/---

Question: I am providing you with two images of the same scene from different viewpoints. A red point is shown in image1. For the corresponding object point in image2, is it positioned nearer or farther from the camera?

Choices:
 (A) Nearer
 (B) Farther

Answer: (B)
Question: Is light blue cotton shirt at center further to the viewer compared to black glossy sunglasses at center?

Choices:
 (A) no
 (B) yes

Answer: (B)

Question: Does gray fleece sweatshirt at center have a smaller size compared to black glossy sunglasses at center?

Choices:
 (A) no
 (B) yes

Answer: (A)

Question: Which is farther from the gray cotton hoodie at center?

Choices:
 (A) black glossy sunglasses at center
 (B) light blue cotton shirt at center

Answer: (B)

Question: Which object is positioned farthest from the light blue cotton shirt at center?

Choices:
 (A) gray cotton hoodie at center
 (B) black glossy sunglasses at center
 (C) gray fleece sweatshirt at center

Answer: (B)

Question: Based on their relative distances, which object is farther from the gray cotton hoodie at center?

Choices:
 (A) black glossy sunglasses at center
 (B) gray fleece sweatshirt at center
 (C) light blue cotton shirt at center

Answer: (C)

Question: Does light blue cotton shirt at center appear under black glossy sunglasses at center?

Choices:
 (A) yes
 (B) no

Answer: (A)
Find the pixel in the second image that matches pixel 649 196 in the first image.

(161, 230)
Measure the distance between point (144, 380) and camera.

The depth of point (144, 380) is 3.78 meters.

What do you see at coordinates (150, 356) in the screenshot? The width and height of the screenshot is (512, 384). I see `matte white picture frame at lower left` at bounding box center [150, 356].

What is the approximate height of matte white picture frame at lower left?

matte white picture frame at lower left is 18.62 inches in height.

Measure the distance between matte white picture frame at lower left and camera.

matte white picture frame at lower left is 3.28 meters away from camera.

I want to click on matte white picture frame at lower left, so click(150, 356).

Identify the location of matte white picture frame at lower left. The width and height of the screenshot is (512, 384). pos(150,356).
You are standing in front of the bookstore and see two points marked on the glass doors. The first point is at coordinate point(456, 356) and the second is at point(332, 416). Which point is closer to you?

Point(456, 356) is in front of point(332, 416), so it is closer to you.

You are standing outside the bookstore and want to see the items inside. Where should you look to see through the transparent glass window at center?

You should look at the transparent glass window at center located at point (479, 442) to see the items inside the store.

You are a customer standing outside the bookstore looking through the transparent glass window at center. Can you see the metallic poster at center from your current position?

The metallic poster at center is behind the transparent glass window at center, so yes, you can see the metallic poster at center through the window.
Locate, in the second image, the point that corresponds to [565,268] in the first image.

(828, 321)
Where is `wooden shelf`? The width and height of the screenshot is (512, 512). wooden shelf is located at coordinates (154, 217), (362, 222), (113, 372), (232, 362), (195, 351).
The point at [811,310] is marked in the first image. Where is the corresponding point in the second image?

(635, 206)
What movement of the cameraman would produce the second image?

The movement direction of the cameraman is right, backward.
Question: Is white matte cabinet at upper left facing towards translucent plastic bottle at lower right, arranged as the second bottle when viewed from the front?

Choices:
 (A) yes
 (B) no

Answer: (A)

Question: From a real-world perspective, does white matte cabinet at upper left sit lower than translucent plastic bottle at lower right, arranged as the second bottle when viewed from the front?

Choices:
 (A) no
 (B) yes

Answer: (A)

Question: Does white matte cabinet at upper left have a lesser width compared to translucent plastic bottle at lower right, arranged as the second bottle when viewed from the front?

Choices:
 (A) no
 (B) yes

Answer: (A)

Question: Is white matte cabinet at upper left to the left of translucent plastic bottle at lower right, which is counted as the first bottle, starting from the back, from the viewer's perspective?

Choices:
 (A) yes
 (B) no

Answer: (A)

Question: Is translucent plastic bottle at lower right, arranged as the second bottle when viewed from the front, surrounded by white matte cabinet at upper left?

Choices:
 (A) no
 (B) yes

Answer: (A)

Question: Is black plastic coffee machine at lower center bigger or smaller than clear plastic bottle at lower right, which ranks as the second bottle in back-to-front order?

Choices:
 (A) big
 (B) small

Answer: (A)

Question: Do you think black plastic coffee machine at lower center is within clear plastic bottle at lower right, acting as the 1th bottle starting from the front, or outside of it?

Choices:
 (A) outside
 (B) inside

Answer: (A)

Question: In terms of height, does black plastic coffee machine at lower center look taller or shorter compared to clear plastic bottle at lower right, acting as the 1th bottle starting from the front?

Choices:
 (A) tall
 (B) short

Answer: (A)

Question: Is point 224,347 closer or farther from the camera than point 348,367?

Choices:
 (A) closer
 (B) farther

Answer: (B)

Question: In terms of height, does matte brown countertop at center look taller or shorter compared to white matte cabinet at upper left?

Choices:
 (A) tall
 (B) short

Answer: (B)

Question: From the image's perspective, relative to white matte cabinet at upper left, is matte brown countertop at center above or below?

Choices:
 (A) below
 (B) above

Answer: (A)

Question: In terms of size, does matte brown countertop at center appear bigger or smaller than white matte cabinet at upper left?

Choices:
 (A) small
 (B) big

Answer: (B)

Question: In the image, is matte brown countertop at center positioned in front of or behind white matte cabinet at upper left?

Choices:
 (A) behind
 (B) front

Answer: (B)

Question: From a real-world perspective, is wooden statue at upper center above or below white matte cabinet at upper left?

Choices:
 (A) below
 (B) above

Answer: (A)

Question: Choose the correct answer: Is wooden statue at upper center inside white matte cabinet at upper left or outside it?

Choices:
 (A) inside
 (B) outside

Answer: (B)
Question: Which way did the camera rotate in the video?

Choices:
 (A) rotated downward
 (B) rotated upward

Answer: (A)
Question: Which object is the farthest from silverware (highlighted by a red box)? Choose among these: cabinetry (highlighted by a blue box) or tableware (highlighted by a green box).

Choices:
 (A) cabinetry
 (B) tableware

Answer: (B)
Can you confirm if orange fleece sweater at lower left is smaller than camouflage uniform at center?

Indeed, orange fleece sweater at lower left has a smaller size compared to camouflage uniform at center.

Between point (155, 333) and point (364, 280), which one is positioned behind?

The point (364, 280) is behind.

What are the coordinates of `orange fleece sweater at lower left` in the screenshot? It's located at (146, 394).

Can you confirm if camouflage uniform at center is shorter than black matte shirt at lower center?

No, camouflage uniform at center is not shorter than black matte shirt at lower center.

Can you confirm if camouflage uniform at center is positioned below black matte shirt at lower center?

\---

Reproduce the listing above word for word, from its first line through its last, with nothing left out or changed.

Question: I am providing you with two images of the same scene from different viewpoints. A red point is shown in image1. For the corresponding object point in image2, is it positioned nearer or farther from the camera?

Choices:
 (A) Nearer
 (B) Farther

Answer: (B)
Question: Is light blue cotton shirt at center further to the viewer compared to black glossy sunglasses at center?

Choices:
 (A) no
 (B) yes

Answer: (B)

Question: Does gray fleece sweatshirt at center have a smaller size compared to black glossy sunglasses at center?

Choices:
 (A) no
 (B) yes

Answer: (A)

Question: Which is farther from the gray cotton hoodie at center?

Choices:
 (A) black glossy sunglasses at center
 (B) light blue cotton shirt at center

Answer: (B)

Question: Which object is positioned farthest from the light blue cotton shirt at center?

Choices:
 (A) gray cotton hoodie at center
 (B) black glossy sunglasses at center
 (C) gray fleece sweatshirt at center

Answer: (B)

Question: Based on their relative distances, which object is farther from the gray cotton hoodie at center?

Choices:
 (A) black glossy sunglasses at center
 (B) gray fleece sweatshirt at center
 (C) light blue cotton shirt at center

Answer: (C)

Question: Does light blue cotton shirt at center appear under black glossy sunglasses at center?

Choices:
 (A) yes
 (B) no

Answer: (A)
Find the pixel in the second image that matches pixel 649 196 in the first image.

(161, 230)
Measure the distance between point (144, 380) and camera.

The depth of point (144, 380) is 3.78 meters.

What do you see at coordinates (150, 356) in the screenshot? The width and height of the screenshot is (512, 384). I see `matte white picture frame at lower left` at bounding box center [150, 356].

What is the approximate height of matte white picture frame at lower left?

matte white picture frame at lower left is 18.62 inches in height.

Measure the distance between matte white picture frame at lower left and camera.

matte white picture frame at lower left is 3.28 meters away from camera.

I want to click on matte white picture frame at lower left, so click(150, 356).

Identify the location of matte white picture frame at lower left. The width and height of the screenshot is (512, 384). pos(150,356).
You are standing in front of the bookstore and see two points marked on the glass doors. The first point is at coordinate point(456, 356) and the second is at point(332, 416). Which point is closer to you?

Point(456, 356) is in front of point(332, 416), so it is closer to you.

You are standing outside the bookstore and want to see the items inside. Where should you look to see through the transparent glass window at center?

You should look at the transparent glass window at center located at point (479, 442) to see the items inside the store.

You are a customer standing outside the bookstore looking through the transparent glass window at center. Can you see the metallic poster at center from your current position?

The metallic poster at center is behind the transparent glass window at center, so yes, you can see the metallic poster at center through the window.
Locate, in the second image, the point that corresponds to [565,268] in the first image.

(828, 321)
Where is `wooden shelf`? The width and height of the screenshot is (512, 512). wooden shelf is located at coordinates (154, 217), (362, 222), (113, 372), (232, 362), (195, 351).
The point at [811,310] is marked in the first image. Where is the corresponding point in the second image?

(635, 206)
What movement of the cameraman would produce the second image?

The movement direction of the cameraman is right, backward.
Question: Is white matte cabinet at upper left facing towards translucent plastic bottle at lower right, arranged as the second bottle when viewed from the front?

Choices:
 (A) yes
 (B) no

Answer: (A)

Question: From a real-world perspective, does white matte cabinet at upper left sit lower than translucent plastic bottle at lower right, arranged as the second bottle when viewed from the front?

Choices:
 (A) no
 (B) yes

Answer: (A)

Question: Does white matte cabinet at upper left have a lesser width compared to translucent plastic bottle at lower right, arranged as the second bottle when viewed from the front?

Choices:
 (A) no
 (B) yes

Answer: (A)

Question: Is white matte cabinet at upper left to the left of translucent plastic bottle at lower right, which is counted as the first bottle, starting from the back, from the viewer's perspective?

Choices:
 (A) yes
 (B) no

Answer: (A)

Question: Is translucent plastic bottle at lower right, arranged as the second bottle when viewed from the front, surrounded by white matte cabinet at upper left?

Choices:
 (A) no
 (B) yes

Answer: (A)

Question: Is black plastic coffee machine at lower center bigger or smaller than clear plastic bottle at lower right, which ranks as the second bottle in back-to-front order?

Choices:
 (A) big
 (B) small

Answer: (A)

Question: Do you think black plastic coffee machine at lower center is within clear plastic bottle at lower right, acting as the 1th bottle starting from the front, or outside of it?

Choices:
 (A) outside
 (B) inside

Answer: (A)

Question: In terms of height, does black plastic coffee machine at lower center look taller or shorter compared to clear plastic bottle at lower right, acting as the 1th bottle starting from the front?

Choices:
 (A) tall
 (B) short

Answer: (A)

Question: Is point 224,347 closer or farther from the camera than point 348,367?

Choices:
 (A) closer
 (B) farther

Answer: (B)

Question: In terms of height, does matte brown countertop at center look taller or shorter compared to white matte cabinet at upper left?

Choices:
 (A) tall
 (B) short

Answer: (B)

Question: From the image's perspective, relative to white matte cabinet at upper left, is matte brown countertop at center above or below?

Choices:
 (A) below
 (B) above

Answer: (A)

Question: In terms of size, does matte brown countertop at center appear bigger or smaller than white matte cabinet at upper left?

Choices:
 (A) small
 (B) big

Answer: (B)

Question: In the image, is matte brown countertop at center positioned in front of or behind white matte cabinet at upper left?

Choices:
 (A) behind
 (B) front

Answer: (B)

Question: From a real-world perspective, is wooden statue at upper center above or below white matte cabinet at upper left?

Choices:
 (A) below
 (B) above

Answer: (A)

Question: Choose the correct answer: Is wooden statue at upper center inside white matte cabinet at upper left or outside it?

Choices:
 (A) inside
 (B) outside

Answer: (B)
Question: Which way did the camera rotate in the video?

Choices:
 (A) rotated downward
 (B) rotated upward

Answer: (A)
Question: Which object is the farthest from silverware (highlighted by a red box)? Choose among these: cabinetry (highlighted by a blue box) or tableware (highlighted by a green box).

Choices:
 (A) cabinetry
 (B) tableware

Answer: (B)
Can you confirm if orange fleece sweater at lower left is smaller than camouflage uniform at center?

Indeed, orange fleece sweater at lower left has a smaller size compared to camouflage uniform at center.

Between point (155, 333) and point (364, 280), which one is positioned behind?

The point (364, 280) is behind.

What are the coordinates of `orange fleece sweater at lower left` in the screenshot? It's located at (146, 394).

Can you confirm if camouflage uniform at center is shorter than black matte shirt at lower center?

No, camouflage uniform at center is not shorter than black matte shirt at lower center.

Can you confirm if camouflage uniform at center is positioned below black matte shirt at lower center?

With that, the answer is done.